─── Rows
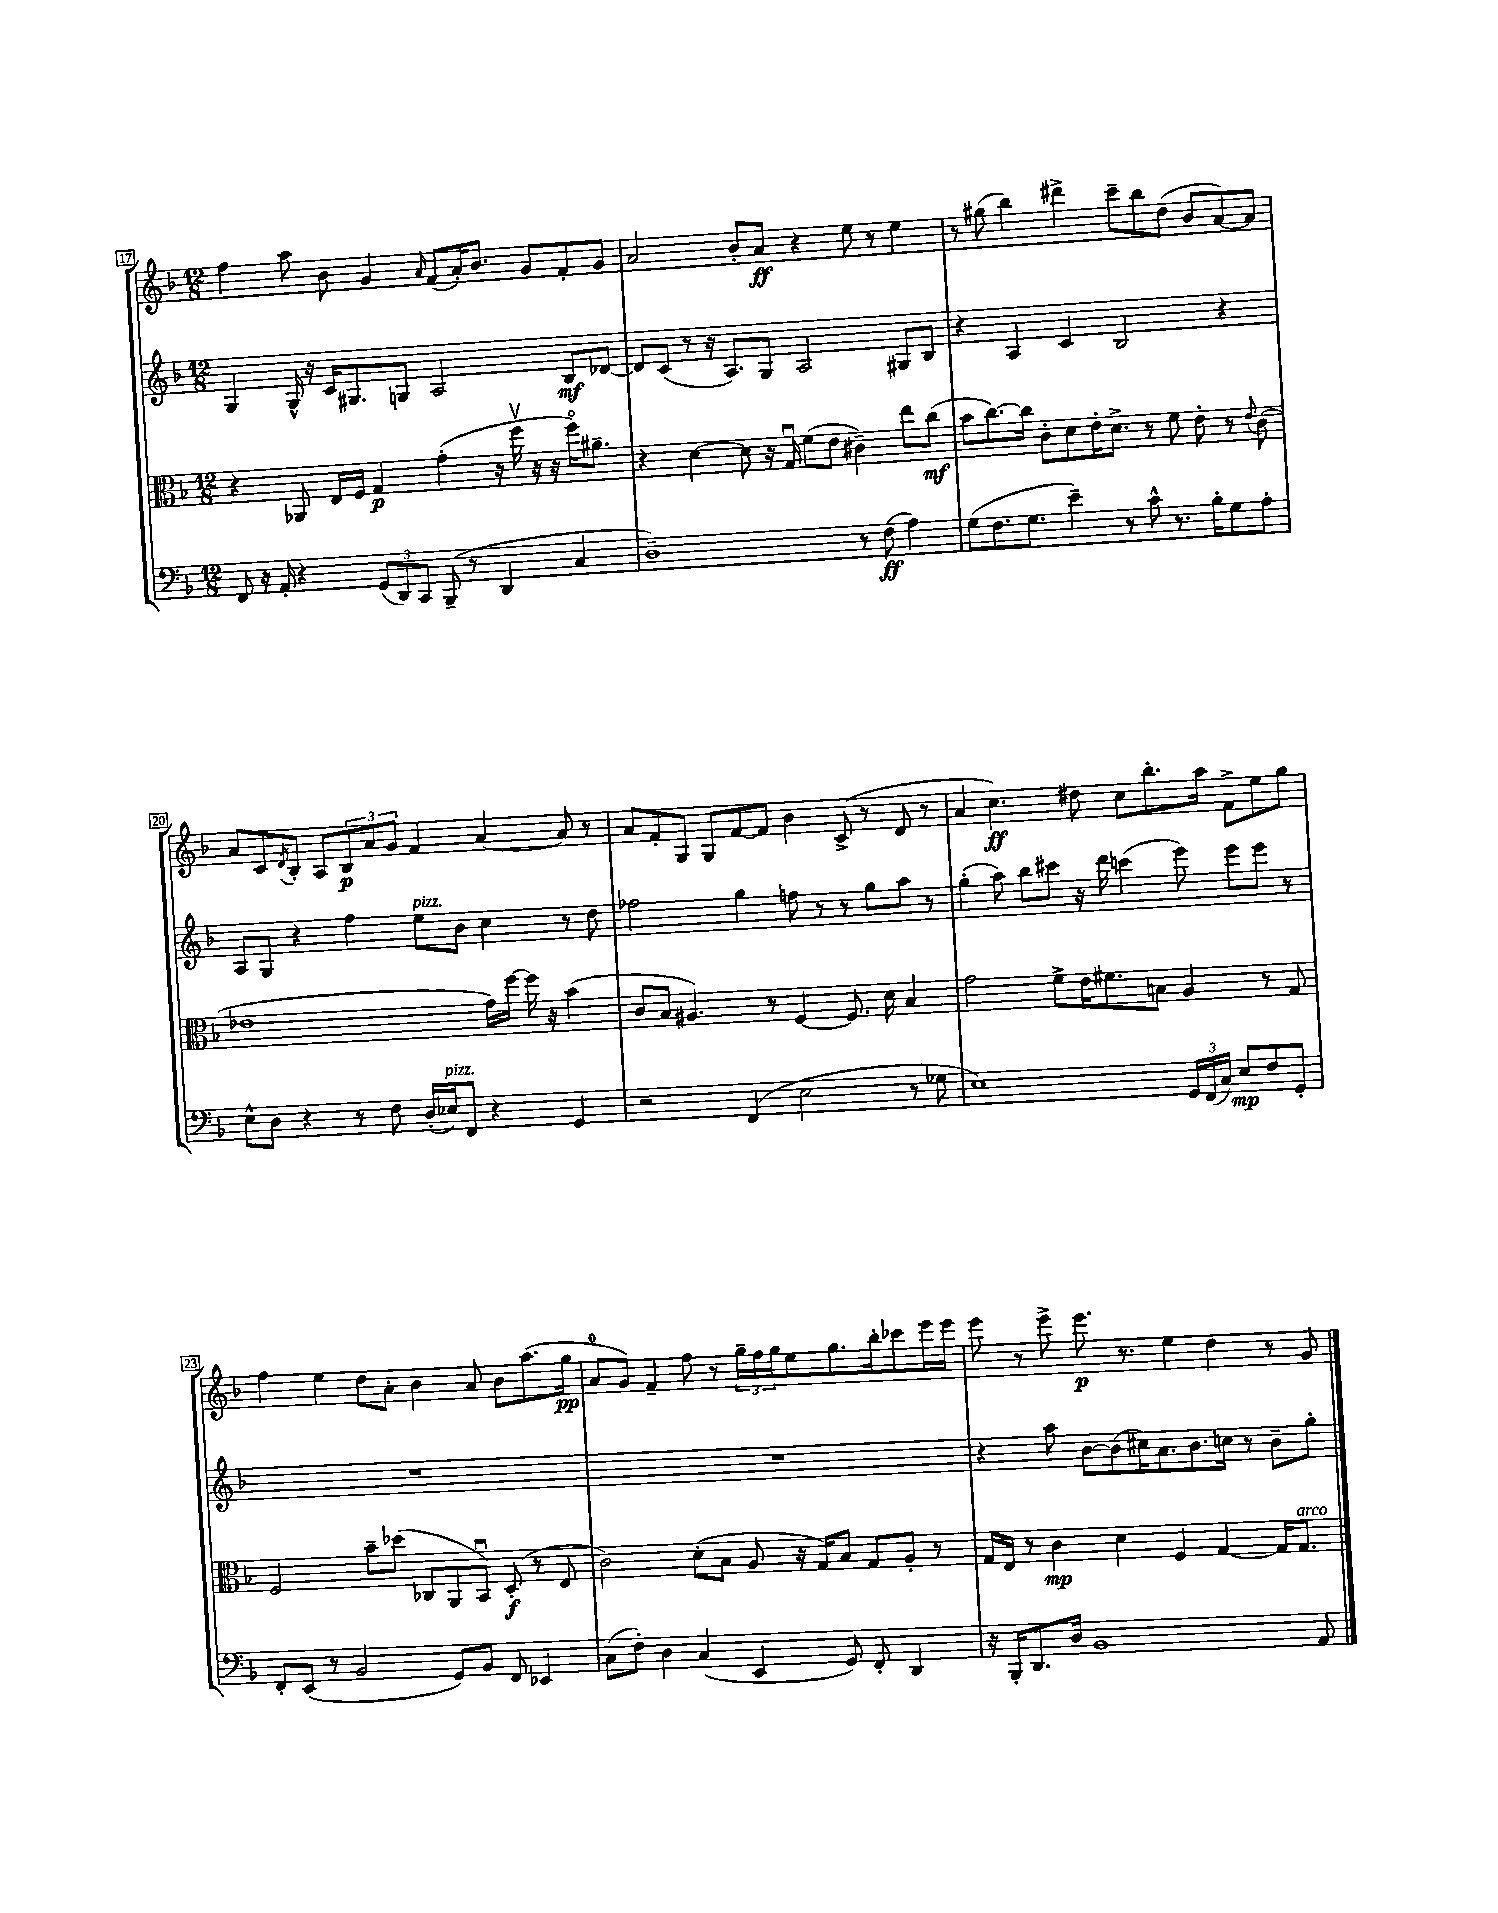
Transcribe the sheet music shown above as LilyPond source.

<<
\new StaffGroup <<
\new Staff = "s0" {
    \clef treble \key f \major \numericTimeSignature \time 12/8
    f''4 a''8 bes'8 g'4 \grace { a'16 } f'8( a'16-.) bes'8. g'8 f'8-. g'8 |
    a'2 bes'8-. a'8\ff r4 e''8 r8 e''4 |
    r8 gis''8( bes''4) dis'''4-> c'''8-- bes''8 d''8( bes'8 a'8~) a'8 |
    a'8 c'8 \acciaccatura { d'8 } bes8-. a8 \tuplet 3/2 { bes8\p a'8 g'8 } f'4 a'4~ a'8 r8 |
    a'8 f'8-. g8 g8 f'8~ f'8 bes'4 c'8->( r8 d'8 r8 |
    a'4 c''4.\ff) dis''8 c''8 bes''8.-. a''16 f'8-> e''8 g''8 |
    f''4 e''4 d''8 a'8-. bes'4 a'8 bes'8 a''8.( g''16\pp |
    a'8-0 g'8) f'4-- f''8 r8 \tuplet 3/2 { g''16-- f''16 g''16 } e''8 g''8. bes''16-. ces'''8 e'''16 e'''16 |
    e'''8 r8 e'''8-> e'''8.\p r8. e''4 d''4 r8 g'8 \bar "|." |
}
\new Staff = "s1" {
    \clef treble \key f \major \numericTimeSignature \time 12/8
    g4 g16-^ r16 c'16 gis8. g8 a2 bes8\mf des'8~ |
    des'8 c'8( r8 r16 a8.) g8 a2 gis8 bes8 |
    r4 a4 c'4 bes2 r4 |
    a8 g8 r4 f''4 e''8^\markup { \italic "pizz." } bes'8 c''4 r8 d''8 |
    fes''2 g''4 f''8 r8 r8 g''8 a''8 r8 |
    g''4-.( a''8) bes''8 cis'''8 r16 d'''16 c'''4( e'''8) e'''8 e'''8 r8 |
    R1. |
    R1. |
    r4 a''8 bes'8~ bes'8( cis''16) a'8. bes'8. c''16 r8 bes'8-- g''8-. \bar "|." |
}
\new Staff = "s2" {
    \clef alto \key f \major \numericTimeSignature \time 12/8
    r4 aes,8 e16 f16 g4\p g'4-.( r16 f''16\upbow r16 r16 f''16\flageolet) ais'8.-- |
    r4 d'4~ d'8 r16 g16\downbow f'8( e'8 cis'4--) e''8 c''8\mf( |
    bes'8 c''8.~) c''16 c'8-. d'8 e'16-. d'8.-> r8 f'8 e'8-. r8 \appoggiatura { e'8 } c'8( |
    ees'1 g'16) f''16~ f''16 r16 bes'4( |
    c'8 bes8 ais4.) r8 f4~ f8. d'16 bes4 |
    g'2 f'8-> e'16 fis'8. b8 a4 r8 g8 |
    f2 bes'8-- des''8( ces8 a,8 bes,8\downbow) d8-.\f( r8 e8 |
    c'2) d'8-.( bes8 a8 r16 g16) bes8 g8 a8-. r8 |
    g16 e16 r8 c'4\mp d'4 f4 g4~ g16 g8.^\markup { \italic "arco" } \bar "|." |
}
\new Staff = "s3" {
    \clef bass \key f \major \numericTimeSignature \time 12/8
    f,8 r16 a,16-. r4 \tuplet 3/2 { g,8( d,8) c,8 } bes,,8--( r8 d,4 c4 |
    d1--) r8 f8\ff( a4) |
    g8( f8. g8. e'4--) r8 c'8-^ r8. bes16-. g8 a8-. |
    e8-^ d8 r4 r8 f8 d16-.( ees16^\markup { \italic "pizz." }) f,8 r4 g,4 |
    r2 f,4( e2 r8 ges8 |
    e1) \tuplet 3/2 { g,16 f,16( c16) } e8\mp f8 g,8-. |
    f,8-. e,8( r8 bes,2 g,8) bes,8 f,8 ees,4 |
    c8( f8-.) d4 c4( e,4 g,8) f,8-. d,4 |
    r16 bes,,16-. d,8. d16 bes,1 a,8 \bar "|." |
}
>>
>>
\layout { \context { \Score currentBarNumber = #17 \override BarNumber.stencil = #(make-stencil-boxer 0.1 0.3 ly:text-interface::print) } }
──────
Problem to solve: Pick out and copy every line in the items that contains the string "italic", with case counting.

The answer:
    a8 g8 r4 f''4 e''8^\markup { \italic "pizz." } bes'8 c''4 r8 d''8 |
    g16 e16 r8 c'4\mp d'4 f4 g4~ g16 g8.^\markup { \italic "arco" } \bar "|." |
    e8-^ d8 r4 r8 f8 d16-.( ees16^\markup { \italic "pizz." }) f,8 r4 g,4 |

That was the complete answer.